**Source information:**
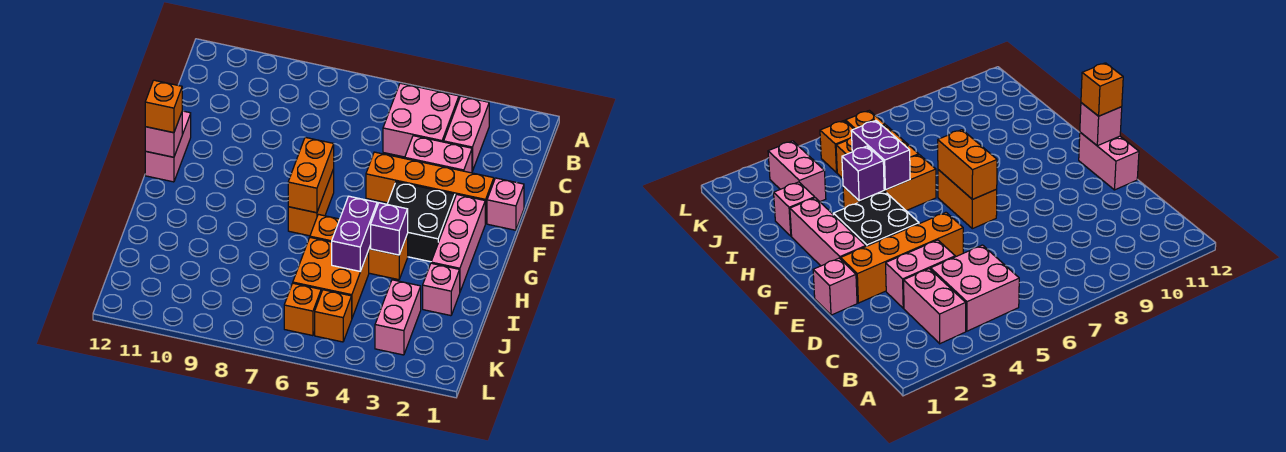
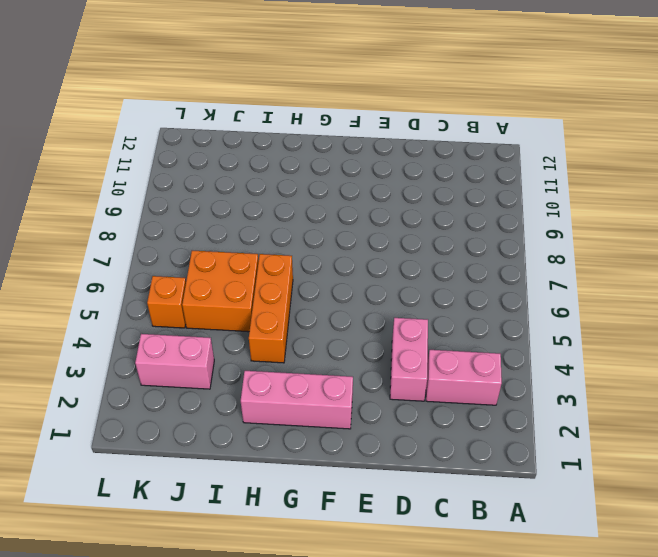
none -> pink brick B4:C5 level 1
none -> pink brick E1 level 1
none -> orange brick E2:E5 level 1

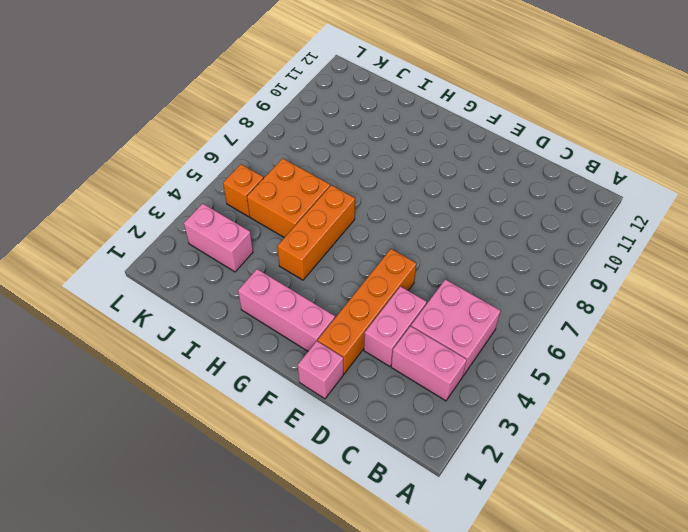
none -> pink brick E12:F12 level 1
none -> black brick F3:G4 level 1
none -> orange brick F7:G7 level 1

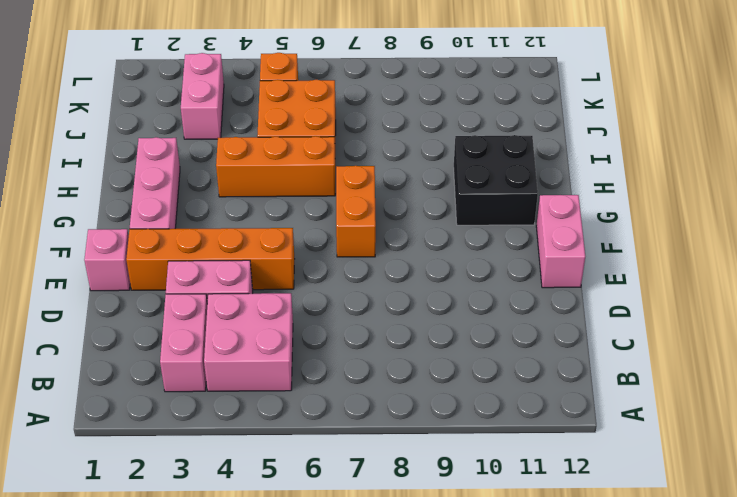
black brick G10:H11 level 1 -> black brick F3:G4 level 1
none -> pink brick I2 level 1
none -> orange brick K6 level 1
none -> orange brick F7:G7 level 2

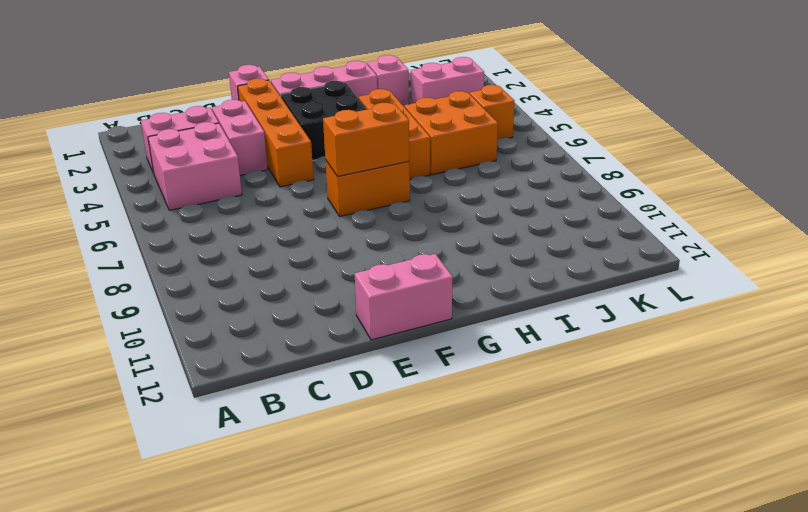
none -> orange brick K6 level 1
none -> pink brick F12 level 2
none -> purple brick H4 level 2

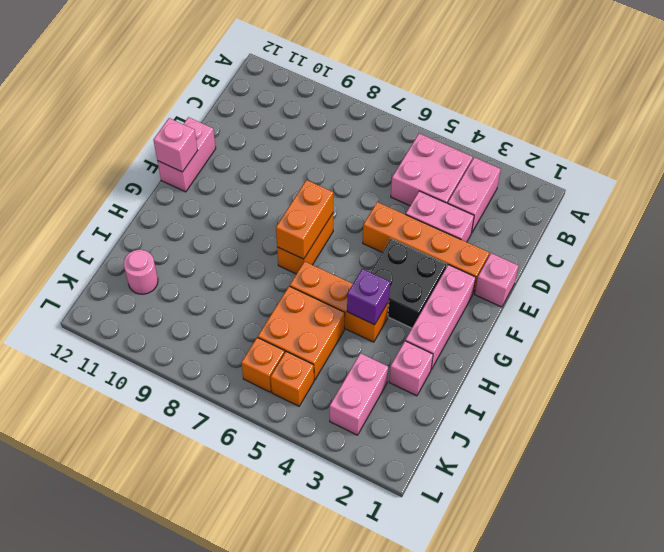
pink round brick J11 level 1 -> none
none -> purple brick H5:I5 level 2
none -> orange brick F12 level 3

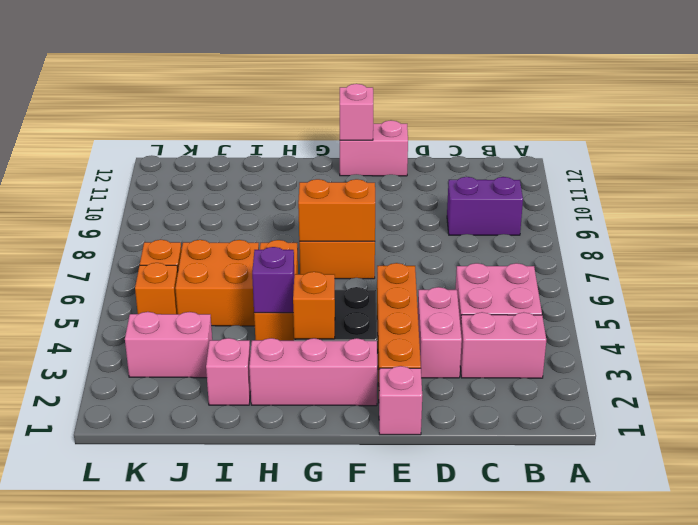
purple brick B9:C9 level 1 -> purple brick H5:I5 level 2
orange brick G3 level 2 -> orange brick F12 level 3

**Exercise:** Show the lines from the data above that contain the string "pink".

**Exercise output:**
none -> pink brick B4:C5 level 1
none -> pink brick E1 level 1
none -> pink brick E12:F12 level 1
none -> pink brick I2 level 1
none -> pink brick F12 level 2
pink round brick J11 level 1 -> none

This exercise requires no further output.